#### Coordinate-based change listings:
• • • • • • •

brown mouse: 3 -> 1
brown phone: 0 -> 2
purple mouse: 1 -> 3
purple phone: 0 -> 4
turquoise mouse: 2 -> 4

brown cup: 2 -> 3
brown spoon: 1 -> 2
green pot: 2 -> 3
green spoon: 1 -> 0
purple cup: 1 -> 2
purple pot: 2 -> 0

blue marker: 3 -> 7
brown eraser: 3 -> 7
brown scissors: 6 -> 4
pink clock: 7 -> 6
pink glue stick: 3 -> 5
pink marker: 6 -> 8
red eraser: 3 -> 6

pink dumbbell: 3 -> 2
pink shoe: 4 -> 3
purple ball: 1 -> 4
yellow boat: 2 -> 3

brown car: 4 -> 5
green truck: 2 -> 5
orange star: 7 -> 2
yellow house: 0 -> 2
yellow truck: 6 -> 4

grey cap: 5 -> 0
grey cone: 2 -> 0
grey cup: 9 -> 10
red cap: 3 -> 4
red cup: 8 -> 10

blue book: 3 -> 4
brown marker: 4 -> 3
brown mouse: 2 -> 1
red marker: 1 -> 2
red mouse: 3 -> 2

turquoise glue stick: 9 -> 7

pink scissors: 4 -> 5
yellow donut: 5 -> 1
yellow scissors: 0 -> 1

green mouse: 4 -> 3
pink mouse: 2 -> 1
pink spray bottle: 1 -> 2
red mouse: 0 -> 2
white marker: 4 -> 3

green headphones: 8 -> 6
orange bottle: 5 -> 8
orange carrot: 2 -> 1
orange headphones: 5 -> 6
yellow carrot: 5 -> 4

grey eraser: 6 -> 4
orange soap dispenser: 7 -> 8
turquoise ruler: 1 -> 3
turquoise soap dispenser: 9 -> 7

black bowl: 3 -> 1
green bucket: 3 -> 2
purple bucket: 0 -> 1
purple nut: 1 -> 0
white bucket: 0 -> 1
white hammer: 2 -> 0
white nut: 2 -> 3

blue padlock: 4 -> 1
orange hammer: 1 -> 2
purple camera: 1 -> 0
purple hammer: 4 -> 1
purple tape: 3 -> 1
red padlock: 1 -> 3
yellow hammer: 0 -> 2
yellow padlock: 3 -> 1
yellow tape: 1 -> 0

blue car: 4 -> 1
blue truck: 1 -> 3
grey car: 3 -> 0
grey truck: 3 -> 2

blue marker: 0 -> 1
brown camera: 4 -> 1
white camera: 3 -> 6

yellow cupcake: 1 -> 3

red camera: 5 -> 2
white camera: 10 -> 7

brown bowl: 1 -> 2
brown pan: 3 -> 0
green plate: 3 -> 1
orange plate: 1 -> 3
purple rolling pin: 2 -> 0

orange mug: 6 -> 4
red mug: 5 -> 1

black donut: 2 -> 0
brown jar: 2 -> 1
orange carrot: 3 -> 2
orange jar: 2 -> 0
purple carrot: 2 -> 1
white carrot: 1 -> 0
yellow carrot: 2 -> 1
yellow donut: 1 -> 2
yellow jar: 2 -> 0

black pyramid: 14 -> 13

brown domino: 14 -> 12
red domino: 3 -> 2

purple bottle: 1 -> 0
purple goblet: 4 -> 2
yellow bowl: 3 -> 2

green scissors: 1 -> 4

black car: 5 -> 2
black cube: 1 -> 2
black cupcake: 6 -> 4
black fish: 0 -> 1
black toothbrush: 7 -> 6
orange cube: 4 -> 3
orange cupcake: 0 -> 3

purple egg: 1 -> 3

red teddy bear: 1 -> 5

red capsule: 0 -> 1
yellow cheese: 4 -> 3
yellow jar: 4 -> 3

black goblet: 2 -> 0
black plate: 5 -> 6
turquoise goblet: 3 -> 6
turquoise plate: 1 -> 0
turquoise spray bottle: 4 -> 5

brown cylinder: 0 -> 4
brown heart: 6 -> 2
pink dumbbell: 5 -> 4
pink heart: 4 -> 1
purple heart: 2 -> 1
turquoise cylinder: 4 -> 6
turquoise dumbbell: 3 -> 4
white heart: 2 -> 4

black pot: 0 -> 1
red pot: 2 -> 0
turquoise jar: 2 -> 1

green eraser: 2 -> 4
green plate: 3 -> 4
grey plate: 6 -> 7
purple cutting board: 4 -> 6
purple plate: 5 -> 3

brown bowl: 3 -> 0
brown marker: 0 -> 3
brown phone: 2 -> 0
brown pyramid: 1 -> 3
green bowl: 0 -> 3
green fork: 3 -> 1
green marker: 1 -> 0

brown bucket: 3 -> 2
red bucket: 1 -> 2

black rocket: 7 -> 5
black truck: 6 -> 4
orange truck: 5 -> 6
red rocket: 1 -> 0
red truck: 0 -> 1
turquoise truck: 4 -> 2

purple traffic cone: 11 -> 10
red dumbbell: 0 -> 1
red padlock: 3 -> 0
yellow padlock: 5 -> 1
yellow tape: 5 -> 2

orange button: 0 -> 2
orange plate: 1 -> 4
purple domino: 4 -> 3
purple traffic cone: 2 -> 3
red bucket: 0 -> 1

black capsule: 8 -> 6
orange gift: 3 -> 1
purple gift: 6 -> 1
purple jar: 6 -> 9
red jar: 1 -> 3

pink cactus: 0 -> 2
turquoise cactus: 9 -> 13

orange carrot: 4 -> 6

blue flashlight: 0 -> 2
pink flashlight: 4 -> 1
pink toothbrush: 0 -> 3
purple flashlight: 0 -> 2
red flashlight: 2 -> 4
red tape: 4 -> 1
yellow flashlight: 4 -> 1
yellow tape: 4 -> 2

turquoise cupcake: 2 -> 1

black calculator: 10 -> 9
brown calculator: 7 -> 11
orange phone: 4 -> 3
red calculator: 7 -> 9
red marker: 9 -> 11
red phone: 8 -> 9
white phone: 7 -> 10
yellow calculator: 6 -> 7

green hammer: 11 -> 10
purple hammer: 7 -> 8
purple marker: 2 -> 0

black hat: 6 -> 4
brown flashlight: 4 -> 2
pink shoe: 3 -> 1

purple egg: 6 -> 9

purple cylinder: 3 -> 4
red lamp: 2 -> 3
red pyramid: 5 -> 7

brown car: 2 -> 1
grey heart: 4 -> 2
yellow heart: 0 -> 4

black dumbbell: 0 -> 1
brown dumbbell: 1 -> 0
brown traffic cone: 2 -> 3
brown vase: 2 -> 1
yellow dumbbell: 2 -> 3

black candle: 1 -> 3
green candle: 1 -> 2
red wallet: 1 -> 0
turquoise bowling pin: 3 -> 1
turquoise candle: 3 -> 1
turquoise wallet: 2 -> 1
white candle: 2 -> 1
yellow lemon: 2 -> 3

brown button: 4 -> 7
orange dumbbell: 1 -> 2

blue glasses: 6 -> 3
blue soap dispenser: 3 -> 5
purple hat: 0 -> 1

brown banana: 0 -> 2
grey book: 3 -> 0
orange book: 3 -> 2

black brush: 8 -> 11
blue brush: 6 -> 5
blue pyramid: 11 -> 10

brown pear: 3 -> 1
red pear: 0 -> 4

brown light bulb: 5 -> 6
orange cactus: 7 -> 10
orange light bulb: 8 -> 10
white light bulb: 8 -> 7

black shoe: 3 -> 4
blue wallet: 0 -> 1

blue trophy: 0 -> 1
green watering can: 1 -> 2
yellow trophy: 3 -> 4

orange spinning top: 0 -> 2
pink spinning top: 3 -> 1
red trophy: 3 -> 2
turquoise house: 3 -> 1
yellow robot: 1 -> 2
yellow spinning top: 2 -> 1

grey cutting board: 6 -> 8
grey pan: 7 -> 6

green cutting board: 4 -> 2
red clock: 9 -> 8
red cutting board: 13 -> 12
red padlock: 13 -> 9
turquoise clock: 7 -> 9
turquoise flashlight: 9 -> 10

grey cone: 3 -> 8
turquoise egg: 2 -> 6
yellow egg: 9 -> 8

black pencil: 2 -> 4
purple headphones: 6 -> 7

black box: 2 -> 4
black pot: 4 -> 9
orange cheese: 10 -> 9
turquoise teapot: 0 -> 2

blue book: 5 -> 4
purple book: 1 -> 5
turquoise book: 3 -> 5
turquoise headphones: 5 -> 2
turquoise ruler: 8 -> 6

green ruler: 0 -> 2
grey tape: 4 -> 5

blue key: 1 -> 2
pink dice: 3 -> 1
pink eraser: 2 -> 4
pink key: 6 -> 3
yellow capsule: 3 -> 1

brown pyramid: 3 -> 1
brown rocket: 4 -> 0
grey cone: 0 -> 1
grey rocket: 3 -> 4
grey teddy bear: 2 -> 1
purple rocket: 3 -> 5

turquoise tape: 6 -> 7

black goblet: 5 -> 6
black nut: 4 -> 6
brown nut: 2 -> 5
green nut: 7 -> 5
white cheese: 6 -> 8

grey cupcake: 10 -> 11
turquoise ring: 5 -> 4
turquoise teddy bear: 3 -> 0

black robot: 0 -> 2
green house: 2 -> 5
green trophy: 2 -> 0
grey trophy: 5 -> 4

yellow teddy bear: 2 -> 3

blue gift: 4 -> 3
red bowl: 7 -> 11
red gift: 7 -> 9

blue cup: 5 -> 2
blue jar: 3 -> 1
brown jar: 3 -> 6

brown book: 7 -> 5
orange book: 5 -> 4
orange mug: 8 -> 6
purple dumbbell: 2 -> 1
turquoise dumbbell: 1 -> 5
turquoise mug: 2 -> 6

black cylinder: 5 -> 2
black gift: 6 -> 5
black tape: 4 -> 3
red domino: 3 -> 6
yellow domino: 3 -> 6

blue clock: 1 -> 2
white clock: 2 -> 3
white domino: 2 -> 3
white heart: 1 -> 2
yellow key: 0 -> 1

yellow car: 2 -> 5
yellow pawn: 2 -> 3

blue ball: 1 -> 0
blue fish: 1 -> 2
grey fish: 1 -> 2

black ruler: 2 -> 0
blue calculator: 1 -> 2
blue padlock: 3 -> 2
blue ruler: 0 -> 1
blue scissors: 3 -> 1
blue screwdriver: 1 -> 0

• • • • • • •

#### PROBLEM:
Beginning at the first line of the data above, retype each line until you reach the line containing "orange soap dispenser: 7 -> 8", and include that one too. Add nothing else.

#### ANSWER AREA:
brown mouse: 3 -> 1
brown phone: 0 -> 2
purple mouse: 1 -> 3
purple phone: 0 -> 4
turquoise mouse: 2 -> 4

brown cup: 2 -> 3
brown spoon: 1 -> 2
green pot: 2 -> 3
green spoon: 1 -> 0
purple cup: 1 -> 2
purple pot: 2 -> 0

blue marker: 3 -> 7
brown eraser: 3 -> 7
brown scissors: 6 -> 4
pink clock: 7 -> 6
pink glue stick: 3 -> 5
pink marker: 6 -> 8
red eraser: 3 -> 6

pink dumbbell: 3 -> 2
pink shoe: 4 -> 3
purple ball: 1 -> 4
yellow boat: 2 -> 3

brown car: 4 -> 5
green truck: 2 -> 5
orange star: 7 -> 2
yellow house: 0 -> 2
yellow truck: 6 -> 4

grey cap: 5 -> 0
grey cone: 2 -> 0
grey cup: 9 -> 10
red cap: 3 -> 4
red cup: 8 -> 10

blue book: 3 -> 4
brown marker: 4 -> 3
brown mouse: 2 -> 1
red marker: 1 -> 2
red mouse: 3 -> 2

turquoise glue stick: 9 -> 7

pink scissors: 4 -> 5
yellow donut: 5 -> 1
yellow scissors: 0 -> 1

green mouse: 4 -> 3
pink mouse: 2 -> 1
pink spray bottle: 1 -> 2
red mouse: 0 -> 2
white marker: 4 -> 3

green headphones: 8 -> 6
orange bottle: 5 -> 8
orange carrot: 2 -> 1
orange headphones: 5 -> 6
yellow carrot: 5 -> 4

grey eraser: 6 -> 4
orange soap dispenser: 7 -> 8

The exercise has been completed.